*** Opening Supplied material ***

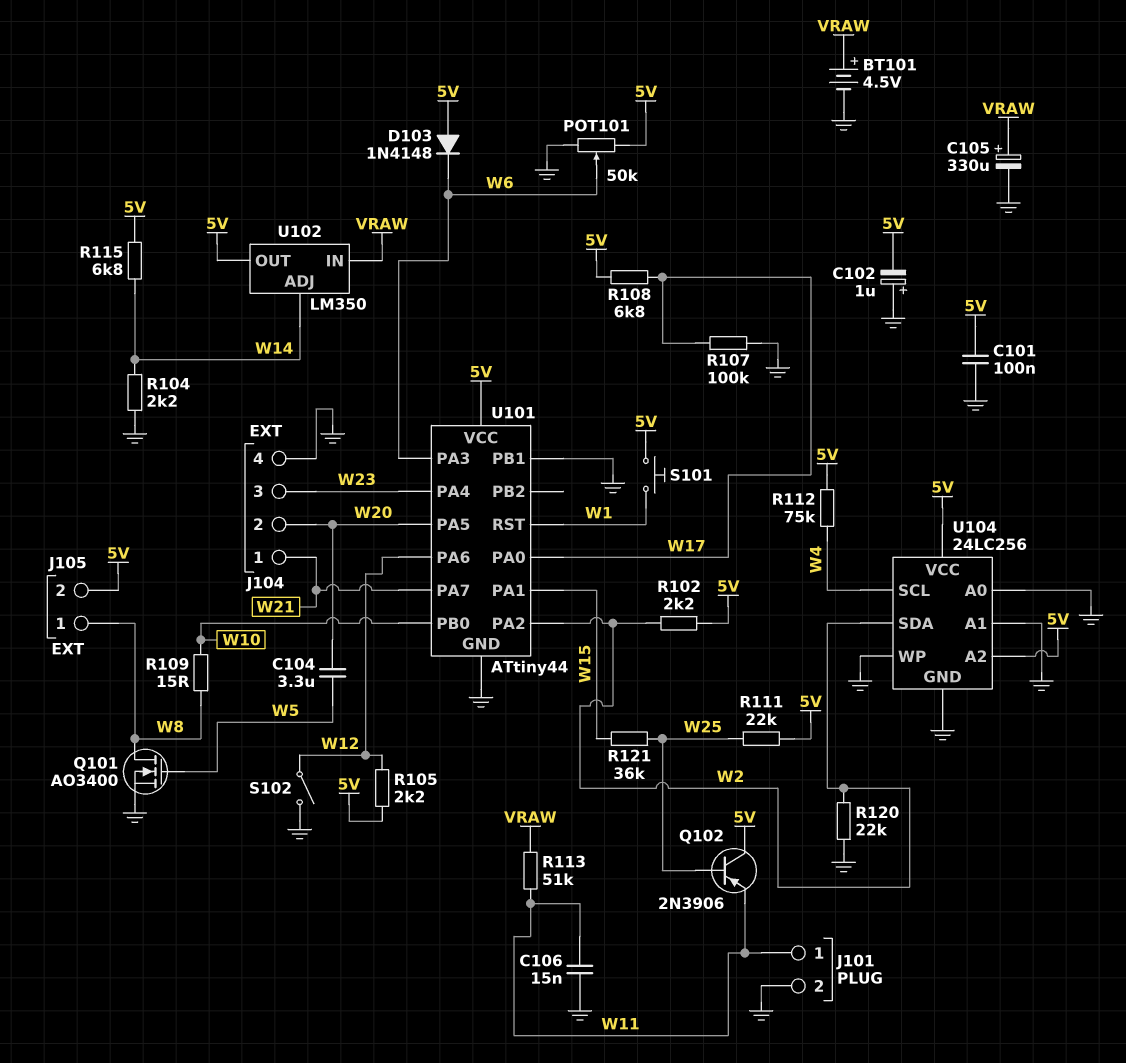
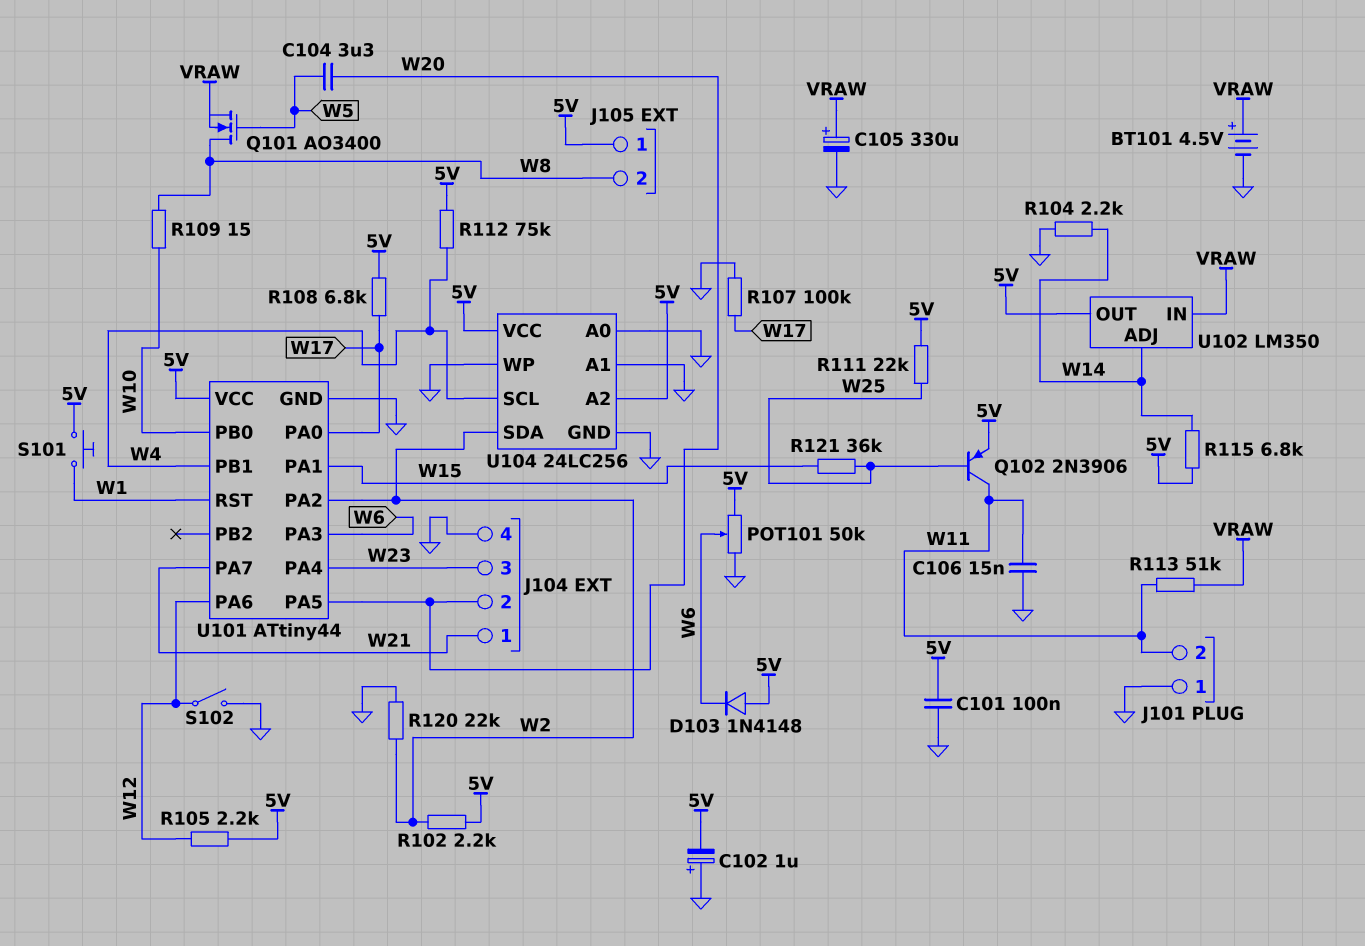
J101 pin 1: W11 -> GND
J101 pin 2: GND -> W11
J105 pin 1: W8 -> 5V
J105 pin 2: 5V -> W8
Q101: NMOS AO3400 (G W5, D W8, S GND) -> NMOS AO3400 (G W5, D W8, S VRAW)
Q102: PNP 2N3906 (B W25, C 5V, E W11) -> PNP 2N3906 (B W25, C W11, E 5V)
U101 pin PB1: GND -> W4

*** Closing Supplied material ***

**Work instructions:** Line by line, write out the material above exactly, with no images.

**Completed exercise:**
J101 pin 1: W11 -> GND
J101 pin 2: GND -> W11
J105 pin 1: W8 -> 5V
J105 pin 2: 5V -> W8
Q101: NMOS AO3400 (G W5, D W8, S GND) -> NMOS AO3400 (G W5, D W8, S VRAW)
Q102: PNP 2N3906 (B W25, C 5V, E W11) -> PNP 2N3906 (B W25, C W11, E 5V)
U101 pin PB1: GND -> W4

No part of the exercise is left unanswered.